Return every line of the listing below without any change, omitting only the picture lines.

[Collected data entries]
......

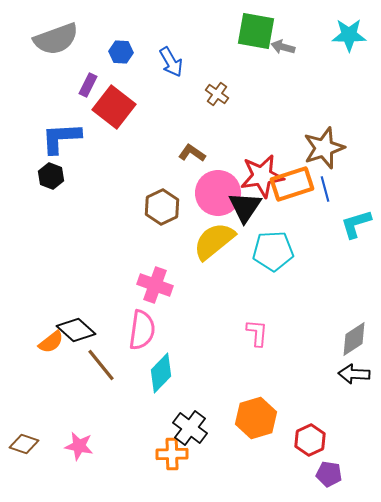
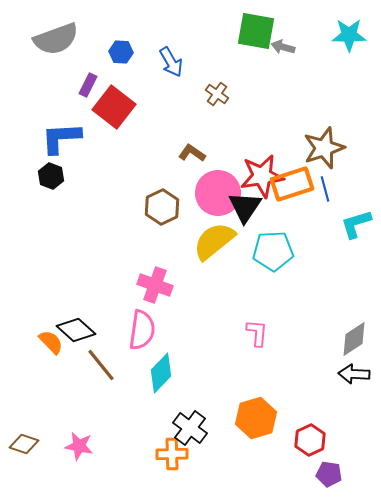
orange semicircle: rotated 96 degrees counterclockwise
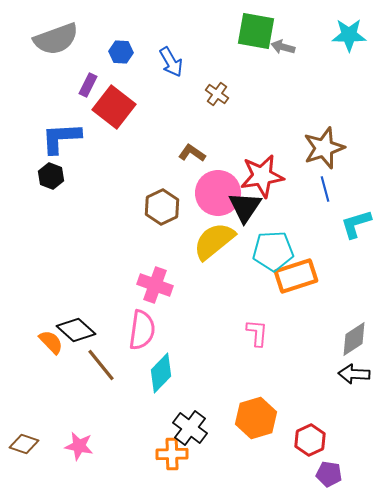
orange rectangle: moved 4 px right, 92 px down
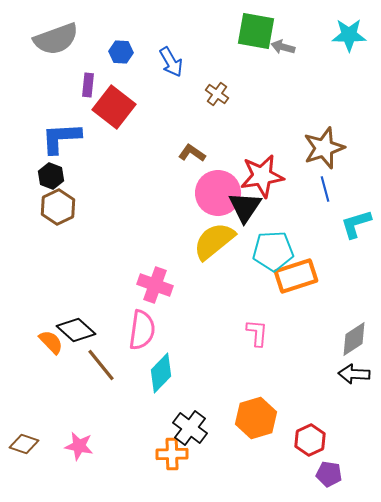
purple rectangle: rotated 20 degrees counterclockwise
brown hexagon: moved 104 px left
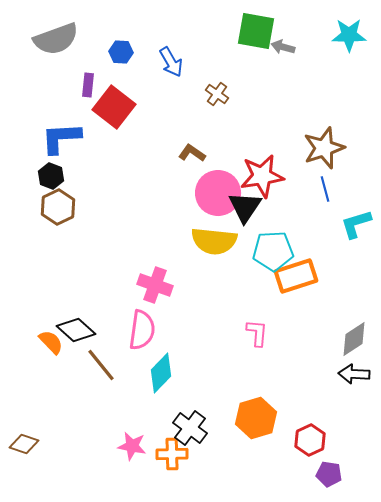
yellow semicircle: rotated 135 degrees counterclockwise
pink star: moved 53 px right
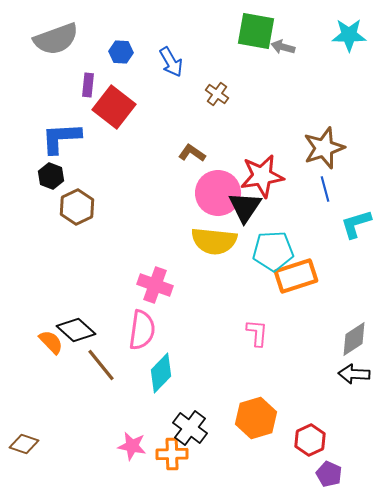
brown hexagon: moved 19 px right
purple pentagon: rotated 15 degrees clockwise
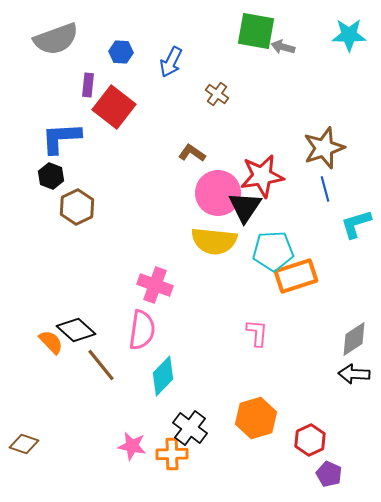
blue arrow: rotated 56 degrees clockwise
cyan diamond: moved 2 px right, 3 px down
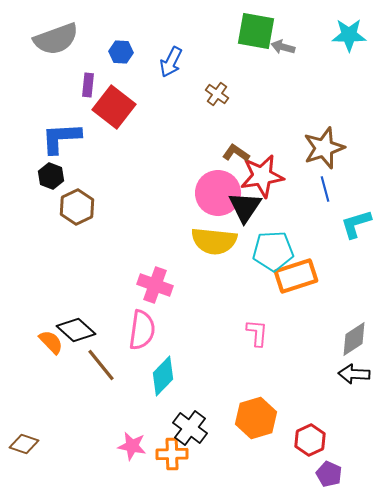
brown L-shape: moved 44 px right
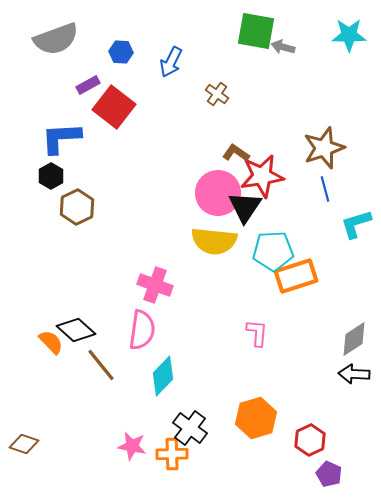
purple rectangle: rotated 55 degrees clockwise
black hexagon: rotated 10 degrees clockwise
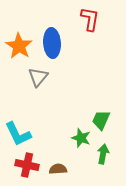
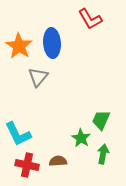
red L-shape: rotated 140 degrees clockwise
green star: rotated 12 degrees clockwise
brown semicircle: moved 8 px up
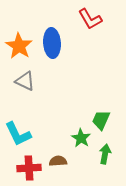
gray triangle: moved 13 px left, 4 px down; rotated 45 degrees counterclockwise
green arrow: moved 2 px right
red cross: moved 2 px right, 3 px down; rotated 15 degrees counterclockwise
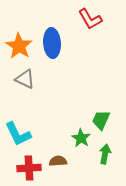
gray triangle: moved 2 px up
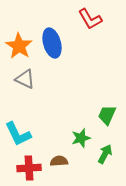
blue ellipse: rotated 12 degrees counterclockwise
green trapezoid: moved 6 px right, 5 px up
green star: rotated 24 degrees clockwise
green arrow: rotated 18 degrees clockwise
brown semicircle: moved 1 px right
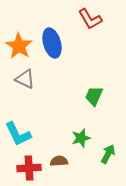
green trapezoid: moved 13 px left, 19 px up
green arrow: moved 3 px right
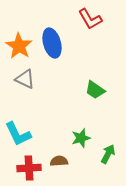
green trapezoid: moved 1 px right, 6 px up; rotated 80 degrees counterclockwise
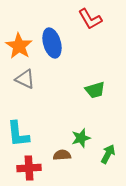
green trapezoid: rotated 50 degrees counterclockwise
cyan L-shape: rotated 20 degrees clockwise
brown semicircle: moved 3 px right, 6 px up
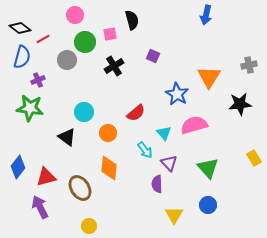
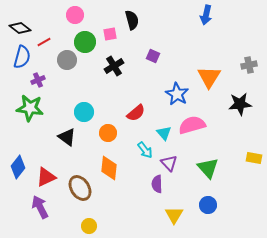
red line: moved 1 px right, 3 px down
pink semicircle: moved 2 px left
yellow rectangle: rotated 49 degrees counterclockwise
red triangle: rotated 10 degrees counterclockwise
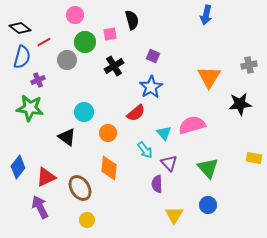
blue star: moved 26 px left, 7 px up; rotated 10 degrees clockwise
yellow circle: moved 2 px left, 6 px up
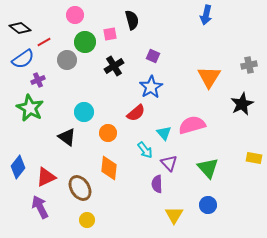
blue semicircle: moved 1 px right, 2 px down; rotated 40 degrees clockwise
black star: moved 2 px right; rotated 20 degrees counterclockwise
green star: rotated 20 degrees clockwise
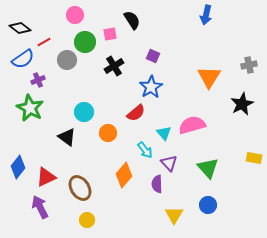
black semicircle: rotated 18 degrees counterclockwise
orange diamond: moved 15 px right, 7 px down; rotated 35 degrees clockwise
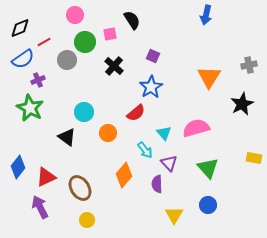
black diamond: rotated 60 degrees counterclockwise
black cross: rotated 18 degrees counterclockwise
pink semicircle: moved 4 px right, 3 px down
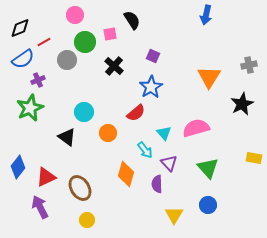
green star: rotated 20 degrees clockwise
orange diamond: moved 2 px right, 1 px up; rotated 25 degrees counterclockwise
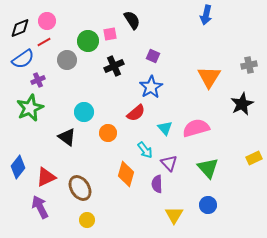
pink circle: moved 28 px left, 6 px down
green circle: moved 3 px right, 1 px up
black cross: rotated 24 degrees clockwise
cyan triangle: moved 1 px right, 5 px up
yellow rectangle: rotated 35 degrees counterclockwise
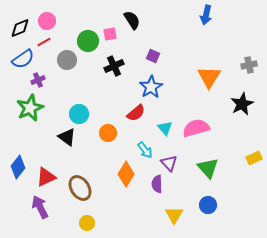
cyan circle: moved 5 px left, 2 px down
orange diamond: rotated 15 degrees clockwise
yellow circle: moved 3 px down
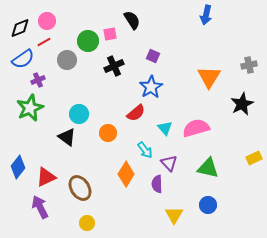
green triangle: rotated 35 degrees counterclockwise
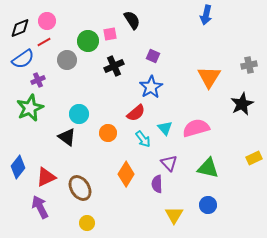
cyan arrow: moved 2 px left, 11 px up
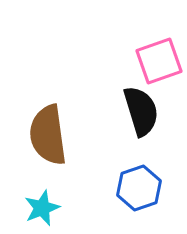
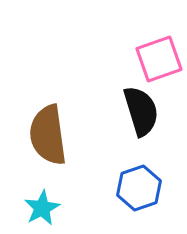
pink square: moved 2 px up
cyan star: rotated 6 degrees counterclockwise
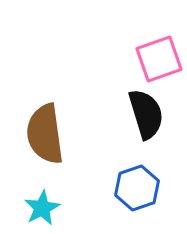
black semicircle: moved 5 px right, 3 px down
brown semicircle: moved 3 px left, 1 px up
blue hexagon: moved 2 px left
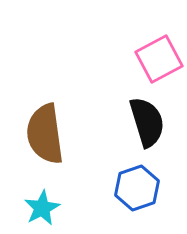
pink square: rotated 9 degrees counterclockwise
black semicircle: moved 1 px right, 8 px down
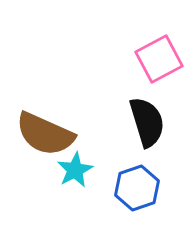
brown semicircle: rotated 58 degrees counterclockwise
cyan star: moved 33 px right, 38 px up
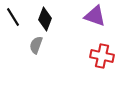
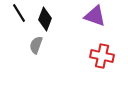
black line: moved 6 px right, 4 px up
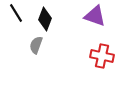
black line: moved 3 px left
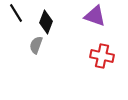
black diamond: moved 1 px right, 3 px down
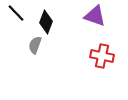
black line: rotated 12 degrees counterclockwise
gray semicircle: moved 1 px left
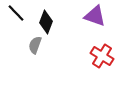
red cross: rotated 20 degrees clockwise
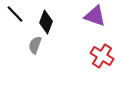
black line: moved 1 px left, 1 px down
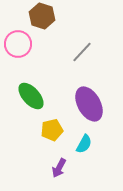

......

# [Solution to this exercise]
orange semicircle: rotated 96 degrees counterclockwise
orange rectangle: moved 4 px right, 92 px down
purple rectangle: rotated 20 degrees counterclockwise
brown hexagon: moved 104 px left
yellow semicircle: rotated 135 degrees counterclockwise
pink star: moved 53 px right
brown hexagon: moved 19 px right
purple pentagon: rotated 15 degrees clockwise
blue arrow: rotated 56 degrees clockwise
cyan diamond: moved 2 px right, 3 px down
brown L-shape: moved 44 px right
purple rectangle: rotated 55 degrees clockwise
black hexagon: rotated 10 degrees clockwise
red L-shape: rotated 140 degrees clockwise
green star: rotated 12 degrees clockwise
brown semicircle: moved 8 px up
gray triangle: moved 13 px left, 4 px down; rotated 45 degrees counterclockwise
green arrow: moved 2 px right
red cross: moved 2 px right, 3 px down; rotated 15 degrees counterclockwise
gray triangle: moved 2 px up
blue ellipse: rotated 12 degrees counterclockwise
green trapezoid: moved 6 px right, 5 px up
green star: rotated 24 degrees clockwise
green arrow: rotated 18 degrees clockwise
brown semicircle: moved 1 px right
green trapezoid: moved 13 px left, 19 px up
green arrow: moved 3 px right
green trapezoid: moved 1 px right, 6 px up; rotated 80 degrees counterclockwise
green trapezoid: rotated 50 degrees counterclockwise
cyan L-shape: rotated 20 degrees clockwise
brown semicircle: moved 3 px right, 6 px up
red line: moved 1 px right, 3 px down
pink semicircle: moved 2 px left
yellow rectangle: rotated 49 degrees counterclockwise
red triangle: rotated 10 degrees counterclockwise
blue star: moved 26 px left, 7 px up; rotated 10 degrees clockwise
yellow circle: moved 2 px left, 6 px up
blue semicircle: moved 1 px right, 2 px down; rotated 40 degrees clockwise
black star: moved 2 px right; rotated 20 degrees counterclockwise
green star: rotated 20 degrees clockwise
black semicircle: rotated 18 degrees counterclockwise
orange diamond: moved 15 px right, 7 px down; rotated 35 degrees clockwise
black diamond: rotated 60 degrees counterclockwise
black cross: rotated 18 degrees counterclockwise
pink semicircle: moved 4 px right, 3 px down
green star: rotated 20 degrees clockwise
orange diamond: moved 2 px right, 1 px up; rotated 25 degrees counterclockwise
pink circle: moved 28 px left, 6 px down
green circle: moved 3 px right, 1 px up
black cross: rotated 24 degrees clockwise
cyan triangle: moved 1 px right, 5 px up
yellow rectangle: rotated 35 degrees counterclockwise
cyan circle: moved 5 px left, 2 px down
orange diamond: rotated 15 degrees clockwise
yellow circle: moved 3 px down
green triangle: rotated 35 degrees counterclockwise
cyan arrow: moved 2 px left, 11 px up
pink square: moved 2 px up
cyan star: rotated 6 degrees counterclockwise
black semicircle: moved 5 px right, 3 px down
brown semicircle: moved 3 px left, 1 px up
blue hexagon: moved 2 px left
pink square: rotated 9 degrees counterclockwise
black semicircle: moved 1 px right, 8 px down
brown semicircle: rotated 58 degrees counterclockwise
cyan star: moved 33 px right, 38 px up
black line: moved 6 px right, 4 px up
black line: moved 3 px left
black diamond: moved 1 px right, 3 px down
black line: rotated 12 degrees counterclockwise
gray semicircle: moved 1 px left
red cross: rotated 20 degrees clockwise
black line: moved 1 px left, 1 px down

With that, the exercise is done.